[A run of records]
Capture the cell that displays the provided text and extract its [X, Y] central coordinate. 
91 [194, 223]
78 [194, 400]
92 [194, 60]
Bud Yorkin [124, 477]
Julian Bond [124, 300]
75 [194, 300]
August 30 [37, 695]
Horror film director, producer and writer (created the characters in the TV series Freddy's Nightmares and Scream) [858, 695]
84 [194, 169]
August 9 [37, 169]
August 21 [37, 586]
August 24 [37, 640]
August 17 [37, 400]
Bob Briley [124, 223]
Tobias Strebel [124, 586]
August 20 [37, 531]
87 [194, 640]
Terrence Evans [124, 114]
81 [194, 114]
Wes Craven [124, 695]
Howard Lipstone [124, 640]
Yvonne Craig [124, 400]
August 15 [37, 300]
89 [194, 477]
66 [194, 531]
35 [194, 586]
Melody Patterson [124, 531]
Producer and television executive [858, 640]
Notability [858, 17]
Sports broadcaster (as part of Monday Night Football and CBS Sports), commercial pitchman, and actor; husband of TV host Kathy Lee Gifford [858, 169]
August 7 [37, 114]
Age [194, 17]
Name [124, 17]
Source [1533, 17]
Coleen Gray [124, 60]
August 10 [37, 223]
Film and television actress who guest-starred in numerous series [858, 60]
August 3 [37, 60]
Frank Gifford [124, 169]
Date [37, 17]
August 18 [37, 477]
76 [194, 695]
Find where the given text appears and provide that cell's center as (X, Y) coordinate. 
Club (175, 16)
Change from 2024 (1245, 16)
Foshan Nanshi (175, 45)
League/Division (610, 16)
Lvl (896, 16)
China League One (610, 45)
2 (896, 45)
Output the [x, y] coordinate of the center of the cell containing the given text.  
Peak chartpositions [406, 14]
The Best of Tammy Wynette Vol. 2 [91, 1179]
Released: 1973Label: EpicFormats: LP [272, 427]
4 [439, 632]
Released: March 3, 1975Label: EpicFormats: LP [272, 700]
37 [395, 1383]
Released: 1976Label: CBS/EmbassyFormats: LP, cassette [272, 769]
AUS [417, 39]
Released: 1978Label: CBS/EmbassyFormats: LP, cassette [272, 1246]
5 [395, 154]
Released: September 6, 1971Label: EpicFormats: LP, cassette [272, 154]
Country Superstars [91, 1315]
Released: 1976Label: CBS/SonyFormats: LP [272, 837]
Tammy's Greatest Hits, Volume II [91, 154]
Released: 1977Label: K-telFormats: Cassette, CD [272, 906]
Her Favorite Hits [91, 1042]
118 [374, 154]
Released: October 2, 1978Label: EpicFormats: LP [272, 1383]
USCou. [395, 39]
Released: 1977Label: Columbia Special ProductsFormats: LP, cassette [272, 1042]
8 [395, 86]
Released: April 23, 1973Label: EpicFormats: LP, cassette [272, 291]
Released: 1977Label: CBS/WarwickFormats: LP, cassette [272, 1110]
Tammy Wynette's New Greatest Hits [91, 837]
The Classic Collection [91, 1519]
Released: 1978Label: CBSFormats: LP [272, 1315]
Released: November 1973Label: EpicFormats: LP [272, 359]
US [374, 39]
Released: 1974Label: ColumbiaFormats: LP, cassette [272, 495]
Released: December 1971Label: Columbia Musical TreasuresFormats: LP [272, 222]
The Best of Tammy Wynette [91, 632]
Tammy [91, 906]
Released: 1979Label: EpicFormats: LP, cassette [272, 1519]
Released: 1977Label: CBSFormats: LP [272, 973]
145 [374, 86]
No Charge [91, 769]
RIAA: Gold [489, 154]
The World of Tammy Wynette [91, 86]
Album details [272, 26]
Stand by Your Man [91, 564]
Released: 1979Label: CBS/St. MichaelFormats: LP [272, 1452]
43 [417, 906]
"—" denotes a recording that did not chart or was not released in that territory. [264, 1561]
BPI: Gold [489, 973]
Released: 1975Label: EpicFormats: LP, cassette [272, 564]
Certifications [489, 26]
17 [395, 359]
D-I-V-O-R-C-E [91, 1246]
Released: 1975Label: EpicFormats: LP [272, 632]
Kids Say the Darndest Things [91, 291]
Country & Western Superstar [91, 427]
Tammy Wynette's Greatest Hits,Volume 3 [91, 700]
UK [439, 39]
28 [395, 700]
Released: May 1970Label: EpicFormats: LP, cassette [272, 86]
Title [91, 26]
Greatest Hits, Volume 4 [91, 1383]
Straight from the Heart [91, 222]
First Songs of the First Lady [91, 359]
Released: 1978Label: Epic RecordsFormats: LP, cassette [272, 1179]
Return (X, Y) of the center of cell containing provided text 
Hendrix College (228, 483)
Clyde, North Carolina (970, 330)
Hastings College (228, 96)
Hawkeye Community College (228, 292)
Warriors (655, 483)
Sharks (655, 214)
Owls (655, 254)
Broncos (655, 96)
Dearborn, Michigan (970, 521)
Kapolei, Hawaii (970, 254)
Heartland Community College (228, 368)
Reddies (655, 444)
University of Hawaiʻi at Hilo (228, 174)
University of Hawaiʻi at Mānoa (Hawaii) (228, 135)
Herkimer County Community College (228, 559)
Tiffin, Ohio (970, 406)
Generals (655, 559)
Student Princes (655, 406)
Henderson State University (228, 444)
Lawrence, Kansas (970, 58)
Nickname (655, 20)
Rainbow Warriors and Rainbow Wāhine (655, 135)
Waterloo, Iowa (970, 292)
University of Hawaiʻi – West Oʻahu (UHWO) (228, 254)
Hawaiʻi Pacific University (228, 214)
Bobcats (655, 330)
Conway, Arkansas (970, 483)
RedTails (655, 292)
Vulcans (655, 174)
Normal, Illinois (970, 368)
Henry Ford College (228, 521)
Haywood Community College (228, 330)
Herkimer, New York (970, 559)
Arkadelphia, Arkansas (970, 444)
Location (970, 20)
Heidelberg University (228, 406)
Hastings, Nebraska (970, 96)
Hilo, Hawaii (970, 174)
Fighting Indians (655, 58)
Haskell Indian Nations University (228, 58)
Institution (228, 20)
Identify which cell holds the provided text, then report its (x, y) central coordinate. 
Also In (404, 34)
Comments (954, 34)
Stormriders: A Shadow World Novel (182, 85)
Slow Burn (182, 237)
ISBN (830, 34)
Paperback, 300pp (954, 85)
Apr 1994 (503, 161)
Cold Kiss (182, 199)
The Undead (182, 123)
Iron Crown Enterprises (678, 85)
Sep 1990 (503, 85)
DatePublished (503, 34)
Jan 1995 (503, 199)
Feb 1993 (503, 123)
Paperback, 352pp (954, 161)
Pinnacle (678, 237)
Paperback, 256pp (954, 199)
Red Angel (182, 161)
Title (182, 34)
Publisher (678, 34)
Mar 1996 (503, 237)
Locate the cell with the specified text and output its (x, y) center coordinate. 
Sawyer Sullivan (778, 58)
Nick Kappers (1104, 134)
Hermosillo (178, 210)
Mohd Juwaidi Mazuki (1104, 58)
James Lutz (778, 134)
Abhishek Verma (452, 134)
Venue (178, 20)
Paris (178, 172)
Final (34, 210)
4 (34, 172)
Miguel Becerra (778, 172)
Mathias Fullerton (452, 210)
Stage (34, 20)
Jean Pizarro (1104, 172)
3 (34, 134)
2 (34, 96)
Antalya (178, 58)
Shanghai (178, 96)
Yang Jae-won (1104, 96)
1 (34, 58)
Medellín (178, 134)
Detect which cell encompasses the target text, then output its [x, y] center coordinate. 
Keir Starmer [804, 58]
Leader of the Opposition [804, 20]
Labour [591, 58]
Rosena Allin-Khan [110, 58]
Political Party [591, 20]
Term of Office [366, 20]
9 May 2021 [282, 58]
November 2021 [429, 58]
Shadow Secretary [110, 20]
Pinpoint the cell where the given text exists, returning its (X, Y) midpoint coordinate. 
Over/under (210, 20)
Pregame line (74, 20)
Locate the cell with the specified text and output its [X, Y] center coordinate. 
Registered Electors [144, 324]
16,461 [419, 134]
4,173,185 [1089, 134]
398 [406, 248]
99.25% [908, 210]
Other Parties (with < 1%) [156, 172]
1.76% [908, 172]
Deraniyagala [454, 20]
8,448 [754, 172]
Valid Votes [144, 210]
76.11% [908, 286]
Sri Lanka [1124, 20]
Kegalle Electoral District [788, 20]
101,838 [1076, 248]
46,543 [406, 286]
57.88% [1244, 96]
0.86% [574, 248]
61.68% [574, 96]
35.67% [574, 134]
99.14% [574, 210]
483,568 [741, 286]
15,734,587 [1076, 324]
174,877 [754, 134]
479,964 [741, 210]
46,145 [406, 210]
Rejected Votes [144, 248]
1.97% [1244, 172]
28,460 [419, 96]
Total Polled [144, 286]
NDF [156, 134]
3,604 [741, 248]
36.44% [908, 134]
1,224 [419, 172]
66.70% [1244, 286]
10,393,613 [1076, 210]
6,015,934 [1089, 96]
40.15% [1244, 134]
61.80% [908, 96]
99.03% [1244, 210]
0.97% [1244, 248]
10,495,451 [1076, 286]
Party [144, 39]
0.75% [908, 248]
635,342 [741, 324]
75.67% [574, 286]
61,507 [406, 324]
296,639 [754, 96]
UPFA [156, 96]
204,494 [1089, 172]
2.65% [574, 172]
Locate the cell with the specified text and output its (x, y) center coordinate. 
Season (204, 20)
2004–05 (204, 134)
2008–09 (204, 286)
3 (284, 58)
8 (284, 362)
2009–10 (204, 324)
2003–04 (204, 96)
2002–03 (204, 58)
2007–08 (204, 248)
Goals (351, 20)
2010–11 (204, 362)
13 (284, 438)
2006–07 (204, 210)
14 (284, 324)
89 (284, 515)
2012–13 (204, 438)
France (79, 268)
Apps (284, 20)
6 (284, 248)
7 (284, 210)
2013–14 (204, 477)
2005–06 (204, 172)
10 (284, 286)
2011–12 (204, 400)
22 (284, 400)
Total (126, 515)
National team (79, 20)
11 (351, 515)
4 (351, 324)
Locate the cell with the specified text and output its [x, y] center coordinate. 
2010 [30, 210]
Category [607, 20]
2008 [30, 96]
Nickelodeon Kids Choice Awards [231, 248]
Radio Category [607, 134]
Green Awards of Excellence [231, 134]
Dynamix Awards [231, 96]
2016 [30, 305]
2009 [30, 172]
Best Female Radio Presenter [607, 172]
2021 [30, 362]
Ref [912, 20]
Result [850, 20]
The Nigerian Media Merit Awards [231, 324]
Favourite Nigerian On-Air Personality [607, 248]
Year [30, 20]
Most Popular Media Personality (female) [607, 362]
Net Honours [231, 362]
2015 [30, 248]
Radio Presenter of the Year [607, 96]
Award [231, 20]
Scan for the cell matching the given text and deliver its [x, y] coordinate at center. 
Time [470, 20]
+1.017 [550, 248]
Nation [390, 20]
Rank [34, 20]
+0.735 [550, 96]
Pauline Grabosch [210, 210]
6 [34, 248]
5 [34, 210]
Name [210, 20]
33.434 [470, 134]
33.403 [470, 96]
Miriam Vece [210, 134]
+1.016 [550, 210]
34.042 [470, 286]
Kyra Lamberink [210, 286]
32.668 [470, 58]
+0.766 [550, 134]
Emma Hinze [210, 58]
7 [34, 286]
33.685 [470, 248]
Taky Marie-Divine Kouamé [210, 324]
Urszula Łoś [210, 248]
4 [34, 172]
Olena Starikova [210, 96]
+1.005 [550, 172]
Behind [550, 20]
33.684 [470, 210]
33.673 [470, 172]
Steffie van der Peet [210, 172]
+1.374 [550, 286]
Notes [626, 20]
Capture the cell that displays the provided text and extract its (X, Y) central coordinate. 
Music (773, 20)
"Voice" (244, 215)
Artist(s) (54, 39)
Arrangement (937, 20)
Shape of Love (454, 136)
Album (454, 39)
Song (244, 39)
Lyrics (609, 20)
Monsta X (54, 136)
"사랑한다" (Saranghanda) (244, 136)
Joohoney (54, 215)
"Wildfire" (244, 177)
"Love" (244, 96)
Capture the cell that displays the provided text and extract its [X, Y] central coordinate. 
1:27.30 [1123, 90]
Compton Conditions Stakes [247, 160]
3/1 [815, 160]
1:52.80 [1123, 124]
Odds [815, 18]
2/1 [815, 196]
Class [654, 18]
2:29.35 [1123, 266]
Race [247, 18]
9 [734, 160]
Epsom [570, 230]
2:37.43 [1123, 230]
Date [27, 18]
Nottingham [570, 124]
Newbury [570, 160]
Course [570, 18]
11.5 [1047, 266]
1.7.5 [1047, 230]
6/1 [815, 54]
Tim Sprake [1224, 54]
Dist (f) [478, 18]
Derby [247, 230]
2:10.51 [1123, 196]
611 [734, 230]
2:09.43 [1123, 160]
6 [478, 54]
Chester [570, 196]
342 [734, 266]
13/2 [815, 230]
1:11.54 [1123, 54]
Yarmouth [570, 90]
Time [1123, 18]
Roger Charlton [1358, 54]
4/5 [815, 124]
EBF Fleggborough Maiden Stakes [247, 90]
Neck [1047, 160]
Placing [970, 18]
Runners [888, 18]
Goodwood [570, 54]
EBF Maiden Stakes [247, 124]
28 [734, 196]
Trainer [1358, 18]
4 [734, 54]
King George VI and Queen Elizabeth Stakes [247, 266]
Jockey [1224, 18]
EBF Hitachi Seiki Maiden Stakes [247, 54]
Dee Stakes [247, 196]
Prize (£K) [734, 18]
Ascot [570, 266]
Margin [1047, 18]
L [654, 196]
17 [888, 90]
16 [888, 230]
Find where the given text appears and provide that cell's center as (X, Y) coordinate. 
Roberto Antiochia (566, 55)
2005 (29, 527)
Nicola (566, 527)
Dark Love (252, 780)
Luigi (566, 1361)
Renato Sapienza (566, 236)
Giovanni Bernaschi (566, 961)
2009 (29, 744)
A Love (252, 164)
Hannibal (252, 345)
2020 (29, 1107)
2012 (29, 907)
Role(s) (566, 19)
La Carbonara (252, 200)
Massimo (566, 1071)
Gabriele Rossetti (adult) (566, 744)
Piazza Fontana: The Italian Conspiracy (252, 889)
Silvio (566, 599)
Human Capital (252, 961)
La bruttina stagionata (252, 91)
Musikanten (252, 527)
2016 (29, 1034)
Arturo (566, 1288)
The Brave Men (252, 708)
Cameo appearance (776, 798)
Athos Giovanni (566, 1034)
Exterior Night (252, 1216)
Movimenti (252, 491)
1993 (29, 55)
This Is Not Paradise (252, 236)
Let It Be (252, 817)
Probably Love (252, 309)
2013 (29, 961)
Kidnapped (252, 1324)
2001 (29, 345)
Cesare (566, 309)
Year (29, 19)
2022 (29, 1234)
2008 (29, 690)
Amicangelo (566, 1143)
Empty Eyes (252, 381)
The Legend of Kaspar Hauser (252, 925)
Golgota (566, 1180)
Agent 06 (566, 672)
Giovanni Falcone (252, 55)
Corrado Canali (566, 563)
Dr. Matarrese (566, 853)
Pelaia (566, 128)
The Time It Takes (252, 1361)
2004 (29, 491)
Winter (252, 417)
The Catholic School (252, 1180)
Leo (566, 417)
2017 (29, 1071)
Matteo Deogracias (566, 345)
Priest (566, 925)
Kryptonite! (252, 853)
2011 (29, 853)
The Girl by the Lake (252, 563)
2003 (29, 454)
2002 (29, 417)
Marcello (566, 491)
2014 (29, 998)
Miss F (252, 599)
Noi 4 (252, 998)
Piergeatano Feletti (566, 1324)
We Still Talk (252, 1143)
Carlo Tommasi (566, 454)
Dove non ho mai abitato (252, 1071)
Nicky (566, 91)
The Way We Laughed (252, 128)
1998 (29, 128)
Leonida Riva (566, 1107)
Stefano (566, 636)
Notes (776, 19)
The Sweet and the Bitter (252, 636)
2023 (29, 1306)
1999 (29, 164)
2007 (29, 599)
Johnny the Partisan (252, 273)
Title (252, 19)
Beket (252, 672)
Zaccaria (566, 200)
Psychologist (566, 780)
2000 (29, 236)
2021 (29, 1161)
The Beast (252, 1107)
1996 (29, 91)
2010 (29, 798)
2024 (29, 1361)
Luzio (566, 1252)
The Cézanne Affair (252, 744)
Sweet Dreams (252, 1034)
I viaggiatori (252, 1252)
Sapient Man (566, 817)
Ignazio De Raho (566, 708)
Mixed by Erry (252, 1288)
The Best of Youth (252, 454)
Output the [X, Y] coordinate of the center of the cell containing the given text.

PROBLEM DESCRIPTION → Rewrite the lines from the start of the records through the line containing "August 30 [37, 695]", inclusive, replacing "central coordinate" with "midpoint" and leaving everything else unchanged.

THE OUTPUT →
Capture the cell that displays the provided text and extract its [X, Y] midpoint. 
91 [194, 223]
78 [194, 400]
92 [194, 60]
Bud Yorkin [124, 477]
Julian Bond [124, 300]
75 [194, 300]
August 30 [37, 695]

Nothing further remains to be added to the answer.